__Directions__. Which lines run from the line with "(167, 331) = (372, 464): none -> black book" through the line with "(632, 351) = (533, 314): red boat -> none" in the entries below? Print them exactly, both ends included, and nothing more.

Colored object listings
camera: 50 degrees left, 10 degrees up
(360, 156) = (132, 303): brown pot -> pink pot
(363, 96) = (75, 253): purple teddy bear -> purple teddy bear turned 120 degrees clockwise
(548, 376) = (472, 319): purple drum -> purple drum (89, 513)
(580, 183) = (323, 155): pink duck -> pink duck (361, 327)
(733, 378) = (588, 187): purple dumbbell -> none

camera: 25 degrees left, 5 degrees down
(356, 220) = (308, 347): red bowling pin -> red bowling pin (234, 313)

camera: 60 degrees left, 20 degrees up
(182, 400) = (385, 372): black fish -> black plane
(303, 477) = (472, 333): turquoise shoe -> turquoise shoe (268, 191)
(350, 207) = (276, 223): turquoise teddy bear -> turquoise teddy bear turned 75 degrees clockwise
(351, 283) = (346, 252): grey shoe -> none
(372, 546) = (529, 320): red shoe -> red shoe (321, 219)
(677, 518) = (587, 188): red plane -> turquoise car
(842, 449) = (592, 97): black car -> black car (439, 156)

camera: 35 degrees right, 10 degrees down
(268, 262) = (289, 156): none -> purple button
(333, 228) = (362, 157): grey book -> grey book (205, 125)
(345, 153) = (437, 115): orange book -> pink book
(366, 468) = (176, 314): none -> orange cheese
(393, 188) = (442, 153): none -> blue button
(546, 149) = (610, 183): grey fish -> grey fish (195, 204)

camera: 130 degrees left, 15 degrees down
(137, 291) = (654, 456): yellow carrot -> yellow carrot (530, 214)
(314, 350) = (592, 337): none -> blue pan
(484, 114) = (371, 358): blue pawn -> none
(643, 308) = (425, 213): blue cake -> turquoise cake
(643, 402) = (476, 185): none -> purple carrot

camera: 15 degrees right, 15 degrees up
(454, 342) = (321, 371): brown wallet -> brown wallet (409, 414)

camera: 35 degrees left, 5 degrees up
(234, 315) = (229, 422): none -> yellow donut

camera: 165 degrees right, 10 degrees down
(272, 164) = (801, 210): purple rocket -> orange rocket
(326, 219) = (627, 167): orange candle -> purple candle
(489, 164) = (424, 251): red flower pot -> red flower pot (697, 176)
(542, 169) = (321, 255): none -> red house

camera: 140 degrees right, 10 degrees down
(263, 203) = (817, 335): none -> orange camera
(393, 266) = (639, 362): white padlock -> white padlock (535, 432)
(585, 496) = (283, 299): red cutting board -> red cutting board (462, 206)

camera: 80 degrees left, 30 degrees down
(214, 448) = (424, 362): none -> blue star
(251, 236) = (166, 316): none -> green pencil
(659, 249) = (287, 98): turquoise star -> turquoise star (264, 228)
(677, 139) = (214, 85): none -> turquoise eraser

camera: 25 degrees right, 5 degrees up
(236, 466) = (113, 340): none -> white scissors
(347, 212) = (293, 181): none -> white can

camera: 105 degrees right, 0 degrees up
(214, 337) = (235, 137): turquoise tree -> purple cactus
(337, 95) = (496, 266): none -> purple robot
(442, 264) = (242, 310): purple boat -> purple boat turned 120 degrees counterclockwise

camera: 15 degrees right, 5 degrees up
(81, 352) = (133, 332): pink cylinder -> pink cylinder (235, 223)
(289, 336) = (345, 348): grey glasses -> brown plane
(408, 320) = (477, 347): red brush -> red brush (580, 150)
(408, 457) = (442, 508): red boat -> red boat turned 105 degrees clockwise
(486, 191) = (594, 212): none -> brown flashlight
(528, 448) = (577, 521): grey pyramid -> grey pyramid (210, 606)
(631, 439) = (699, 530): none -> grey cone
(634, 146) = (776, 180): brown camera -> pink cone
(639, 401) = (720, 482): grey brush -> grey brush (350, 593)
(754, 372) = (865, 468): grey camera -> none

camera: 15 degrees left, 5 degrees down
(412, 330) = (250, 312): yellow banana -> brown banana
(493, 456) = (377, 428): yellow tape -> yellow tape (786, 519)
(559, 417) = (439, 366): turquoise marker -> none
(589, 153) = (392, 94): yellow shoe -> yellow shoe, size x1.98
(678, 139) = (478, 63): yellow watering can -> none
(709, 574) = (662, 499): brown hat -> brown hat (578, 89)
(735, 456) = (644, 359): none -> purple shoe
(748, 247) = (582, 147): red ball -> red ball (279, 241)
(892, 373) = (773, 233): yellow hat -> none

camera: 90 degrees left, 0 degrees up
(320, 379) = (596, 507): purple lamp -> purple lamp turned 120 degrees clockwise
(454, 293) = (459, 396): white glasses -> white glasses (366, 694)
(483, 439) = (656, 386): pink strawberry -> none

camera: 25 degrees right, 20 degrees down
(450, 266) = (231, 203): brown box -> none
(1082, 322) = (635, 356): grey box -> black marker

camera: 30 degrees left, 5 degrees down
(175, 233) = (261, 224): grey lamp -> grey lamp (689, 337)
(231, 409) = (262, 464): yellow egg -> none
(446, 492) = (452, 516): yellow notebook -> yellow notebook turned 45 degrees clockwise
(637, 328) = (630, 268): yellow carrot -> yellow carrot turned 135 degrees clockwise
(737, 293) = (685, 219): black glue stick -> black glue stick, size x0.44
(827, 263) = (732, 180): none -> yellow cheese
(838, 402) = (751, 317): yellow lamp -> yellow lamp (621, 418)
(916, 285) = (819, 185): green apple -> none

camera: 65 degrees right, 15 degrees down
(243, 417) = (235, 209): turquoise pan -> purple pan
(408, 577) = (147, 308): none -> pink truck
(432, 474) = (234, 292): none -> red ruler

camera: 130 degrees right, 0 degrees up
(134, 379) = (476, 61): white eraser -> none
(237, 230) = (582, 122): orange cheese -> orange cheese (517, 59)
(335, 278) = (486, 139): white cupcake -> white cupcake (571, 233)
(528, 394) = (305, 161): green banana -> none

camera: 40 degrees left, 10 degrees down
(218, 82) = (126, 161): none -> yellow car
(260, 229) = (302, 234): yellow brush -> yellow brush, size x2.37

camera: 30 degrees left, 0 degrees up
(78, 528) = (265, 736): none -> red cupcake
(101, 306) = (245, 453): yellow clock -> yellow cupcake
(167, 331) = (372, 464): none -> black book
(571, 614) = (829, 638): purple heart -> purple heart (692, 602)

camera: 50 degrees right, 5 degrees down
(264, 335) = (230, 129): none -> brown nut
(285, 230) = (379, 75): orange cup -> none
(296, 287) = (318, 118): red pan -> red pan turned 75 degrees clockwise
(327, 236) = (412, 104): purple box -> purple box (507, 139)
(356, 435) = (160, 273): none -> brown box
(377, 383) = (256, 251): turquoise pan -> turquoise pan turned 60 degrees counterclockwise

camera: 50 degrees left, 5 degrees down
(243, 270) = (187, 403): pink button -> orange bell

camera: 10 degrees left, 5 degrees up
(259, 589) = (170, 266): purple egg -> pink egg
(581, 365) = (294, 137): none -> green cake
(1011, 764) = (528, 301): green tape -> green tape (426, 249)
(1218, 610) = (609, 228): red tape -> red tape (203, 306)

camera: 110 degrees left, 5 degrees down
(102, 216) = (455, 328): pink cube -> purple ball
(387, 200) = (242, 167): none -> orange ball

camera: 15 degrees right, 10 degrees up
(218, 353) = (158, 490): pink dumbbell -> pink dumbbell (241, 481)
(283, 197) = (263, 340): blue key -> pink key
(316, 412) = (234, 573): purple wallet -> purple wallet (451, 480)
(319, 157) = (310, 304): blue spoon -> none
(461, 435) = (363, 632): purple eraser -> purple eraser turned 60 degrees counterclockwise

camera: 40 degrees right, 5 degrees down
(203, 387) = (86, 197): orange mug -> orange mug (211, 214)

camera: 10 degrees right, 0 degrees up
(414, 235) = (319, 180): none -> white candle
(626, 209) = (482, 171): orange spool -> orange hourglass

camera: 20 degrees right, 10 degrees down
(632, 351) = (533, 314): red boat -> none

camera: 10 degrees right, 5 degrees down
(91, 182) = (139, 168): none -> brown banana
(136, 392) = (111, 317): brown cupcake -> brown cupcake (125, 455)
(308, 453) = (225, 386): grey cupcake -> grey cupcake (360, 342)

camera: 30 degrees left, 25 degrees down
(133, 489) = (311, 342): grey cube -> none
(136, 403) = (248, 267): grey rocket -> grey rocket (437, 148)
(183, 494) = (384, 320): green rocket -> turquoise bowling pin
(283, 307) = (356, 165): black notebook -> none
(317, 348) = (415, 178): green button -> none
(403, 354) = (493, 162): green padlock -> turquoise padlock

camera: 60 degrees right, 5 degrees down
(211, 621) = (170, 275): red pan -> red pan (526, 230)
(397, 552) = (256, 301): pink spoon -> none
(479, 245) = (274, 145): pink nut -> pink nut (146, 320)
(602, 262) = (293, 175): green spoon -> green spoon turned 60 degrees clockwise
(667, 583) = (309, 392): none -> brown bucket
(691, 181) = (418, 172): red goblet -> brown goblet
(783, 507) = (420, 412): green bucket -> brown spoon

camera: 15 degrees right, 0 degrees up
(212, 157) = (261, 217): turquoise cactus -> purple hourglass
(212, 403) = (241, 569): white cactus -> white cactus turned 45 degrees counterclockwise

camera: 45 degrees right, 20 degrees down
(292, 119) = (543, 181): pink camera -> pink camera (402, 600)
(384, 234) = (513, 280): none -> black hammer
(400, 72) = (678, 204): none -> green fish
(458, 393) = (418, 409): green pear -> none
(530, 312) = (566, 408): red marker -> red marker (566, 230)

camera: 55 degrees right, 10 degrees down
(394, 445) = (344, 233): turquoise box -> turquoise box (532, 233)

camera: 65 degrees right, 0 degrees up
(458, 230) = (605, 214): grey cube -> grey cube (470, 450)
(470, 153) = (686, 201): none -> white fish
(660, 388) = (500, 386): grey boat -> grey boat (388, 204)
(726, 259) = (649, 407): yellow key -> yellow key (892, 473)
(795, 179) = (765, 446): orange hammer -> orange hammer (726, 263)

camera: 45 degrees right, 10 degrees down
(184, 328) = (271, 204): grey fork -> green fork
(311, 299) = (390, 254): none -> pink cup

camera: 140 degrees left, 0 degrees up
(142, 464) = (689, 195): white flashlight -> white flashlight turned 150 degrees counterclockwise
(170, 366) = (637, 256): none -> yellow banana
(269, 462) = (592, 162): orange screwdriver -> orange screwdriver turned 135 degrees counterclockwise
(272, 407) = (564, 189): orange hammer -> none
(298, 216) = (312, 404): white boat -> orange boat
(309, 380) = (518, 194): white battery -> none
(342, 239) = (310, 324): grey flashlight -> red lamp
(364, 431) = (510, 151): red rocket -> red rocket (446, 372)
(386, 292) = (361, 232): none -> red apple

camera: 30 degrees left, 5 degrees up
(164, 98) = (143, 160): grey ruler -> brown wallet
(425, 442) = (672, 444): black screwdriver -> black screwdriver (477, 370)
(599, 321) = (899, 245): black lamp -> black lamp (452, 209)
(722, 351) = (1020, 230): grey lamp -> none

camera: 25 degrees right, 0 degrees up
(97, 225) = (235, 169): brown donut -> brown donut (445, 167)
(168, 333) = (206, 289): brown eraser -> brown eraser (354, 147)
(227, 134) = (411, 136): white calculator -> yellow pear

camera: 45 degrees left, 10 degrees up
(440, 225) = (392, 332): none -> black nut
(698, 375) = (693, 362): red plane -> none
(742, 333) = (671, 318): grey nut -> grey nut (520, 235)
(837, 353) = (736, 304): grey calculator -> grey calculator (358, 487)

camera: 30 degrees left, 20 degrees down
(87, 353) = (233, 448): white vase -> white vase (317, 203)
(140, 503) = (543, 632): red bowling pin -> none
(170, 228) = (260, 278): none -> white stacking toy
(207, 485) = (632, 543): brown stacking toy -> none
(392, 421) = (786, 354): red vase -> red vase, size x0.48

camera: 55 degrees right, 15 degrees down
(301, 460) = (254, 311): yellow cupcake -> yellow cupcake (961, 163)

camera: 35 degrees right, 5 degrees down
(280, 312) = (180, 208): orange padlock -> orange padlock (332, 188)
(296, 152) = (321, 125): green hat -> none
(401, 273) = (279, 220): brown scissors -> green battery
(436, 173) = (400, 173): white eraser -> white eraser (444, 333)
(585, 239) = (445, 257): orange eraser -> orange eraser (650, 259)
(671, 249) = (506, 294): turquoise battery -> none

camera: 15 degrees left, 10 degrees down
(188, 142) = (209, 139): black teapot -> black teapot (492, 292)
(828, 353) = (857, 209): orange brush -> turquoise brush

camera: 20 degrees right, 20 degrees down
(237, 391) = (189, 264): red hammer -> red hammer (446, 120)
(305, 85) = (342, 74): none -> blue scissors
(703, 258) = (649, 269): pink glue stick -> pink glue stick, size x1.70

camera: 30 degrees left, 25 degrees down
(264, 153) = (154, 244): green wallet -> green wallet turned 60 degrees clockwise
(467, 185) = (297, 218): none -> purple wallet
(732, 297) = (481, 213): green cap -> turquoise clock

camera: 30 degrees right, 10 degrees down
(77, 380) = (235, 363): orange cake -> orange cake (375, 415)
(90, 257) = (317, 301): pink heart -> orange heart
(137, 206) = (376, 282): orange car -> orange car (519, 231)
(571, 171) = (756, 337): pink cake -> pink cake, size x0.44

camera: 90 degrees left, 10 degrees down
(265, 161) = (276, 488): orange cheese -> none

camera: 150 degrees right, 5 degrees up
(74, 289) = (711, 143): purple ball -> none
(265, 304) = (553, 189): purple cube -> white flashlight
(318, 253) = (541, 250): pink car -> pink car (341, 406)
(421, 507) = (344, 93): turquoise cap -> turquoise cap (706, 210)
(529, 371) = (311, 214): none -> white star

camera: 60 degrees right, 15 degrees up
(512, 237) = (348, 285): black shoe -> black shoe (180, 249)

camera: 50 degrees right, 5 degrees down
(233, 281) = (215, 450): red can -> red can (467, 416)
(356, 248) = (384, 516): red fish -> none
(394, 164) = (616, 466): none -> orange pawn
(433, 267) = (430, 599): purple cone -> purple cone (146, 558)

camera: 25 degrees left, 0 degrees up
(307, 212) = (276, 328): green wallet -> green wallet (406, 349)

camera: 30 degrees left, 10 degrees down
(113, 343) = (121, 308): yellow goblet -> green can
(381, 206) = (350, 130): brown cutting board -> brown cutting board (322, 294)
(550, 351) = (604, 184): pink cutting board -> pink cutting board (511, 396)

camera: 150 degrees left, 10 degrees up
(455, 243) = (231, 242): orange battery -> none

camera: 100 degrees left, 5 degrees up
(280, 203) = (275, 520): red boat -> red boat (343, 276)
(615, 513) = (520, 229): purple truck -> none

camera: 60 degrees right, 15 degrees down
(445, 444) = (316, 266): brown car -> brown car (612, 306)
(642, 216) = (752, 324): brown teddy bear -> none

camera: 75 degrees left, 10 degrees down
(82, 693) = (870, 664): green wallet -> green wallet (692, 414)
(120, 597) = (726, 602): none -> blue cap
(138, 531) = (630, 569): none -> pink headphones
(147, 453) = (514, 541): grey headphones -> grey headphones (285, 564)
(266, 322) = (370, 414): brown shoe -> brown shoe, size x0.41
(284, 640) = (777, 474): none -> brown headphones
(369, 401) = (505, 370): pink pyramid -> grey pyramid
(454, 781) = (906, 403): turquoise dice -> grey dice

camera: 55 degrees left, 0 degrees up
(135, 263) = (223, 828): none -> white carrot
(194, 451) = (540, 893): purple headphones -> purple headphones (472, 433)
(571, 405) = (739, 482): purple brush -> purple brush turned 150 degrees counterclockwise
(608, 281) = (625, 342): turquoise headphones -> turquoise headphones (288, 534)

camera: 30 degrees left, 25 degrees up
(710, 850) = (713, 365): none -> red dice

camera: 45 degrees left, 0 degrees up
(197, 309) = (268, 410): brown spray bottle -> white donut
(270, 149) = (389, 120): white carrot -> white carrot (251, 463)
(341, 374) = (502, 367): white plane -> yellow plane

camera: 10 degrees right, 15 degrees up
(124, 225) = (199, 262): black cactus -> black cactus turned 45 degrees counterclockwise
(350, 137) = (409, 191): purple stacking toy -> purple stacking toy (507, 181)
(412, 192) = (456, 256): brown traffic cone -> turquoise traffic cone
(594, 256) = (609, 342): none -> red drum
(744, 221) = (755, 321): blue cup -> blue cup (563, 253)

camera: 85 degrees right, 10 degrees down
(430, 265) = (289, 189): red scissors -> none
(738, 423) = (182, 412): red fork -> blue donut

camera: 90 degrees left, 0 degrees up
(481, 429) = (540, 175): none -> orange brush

__Task response__.
(167, 331) = (372, 464): none -> black book
(571, 614) = (829, 638): purple heart -> purple heart (692, 602)

camera: 50 degrees right, 5 degrees down
(264, 335) = (230, 129): none -> brown nut
(285, 230) = (379, 75): orange cup -> none
(296, 287) = (318, 118): red pan -> red pan turned 75 degrees clockwise
(327, 236) = (412, 104): purple box -> purple box (507, 139)
(356, 435) = (160, 273): none -> brown box
(377, 383) = (256, 251): turquoise pan -> turquoise pan turned 60 degrees counterclockwise

camera: 50 degrees left, 5 degrees down
(243, 270) = (187, 403): pink button -> orange bell

camera: 10 degrees left, 5 degrees up
(259, 589) = (170, 266): purple egg -> pink egg
(581, 365) = (294, 137): none -> green cake
(1011, 764) = (528, 301): green tape -> green tape (426, 249)
(1218, 610) = (609, 228): red tape -> red tape (203, 306)

camera: 110 degrees left, 5 degrees down
(102, 216) = (455, 328): pink cube -> purple ball
(387, 200) = (242, 167): none -> orange ball

camera: 15 degrees right, 10 degrees up
(218, 353) = (158, 490): pink dumbbell -> pink dumbbell (241, 481)
(283, 197) = (263, 340): blue key -> pink key
(316, 412) = (234, 573): purple wallet -> purple wallet (451, 480)
(319, 157) = (310, 304): blue spoon -> none
(461, 435) = (363, 632): purple eraser -> purple eraser turned 60 degrees counterclockwise

camera: 40 degrees right, 5 degrees down
(203, 387) = (86, 197): orange mug -> orange mug (211, 214)

camera: 10 degrees right, 0 degrees up
(414, 235) = (319, 180): none -> white candle
(626, 209) = (482, 171): orange spool -> orange hourglass

camera: 20 degrees right, 10 degrees down
(632, 351) = (533, 314): red boat -> none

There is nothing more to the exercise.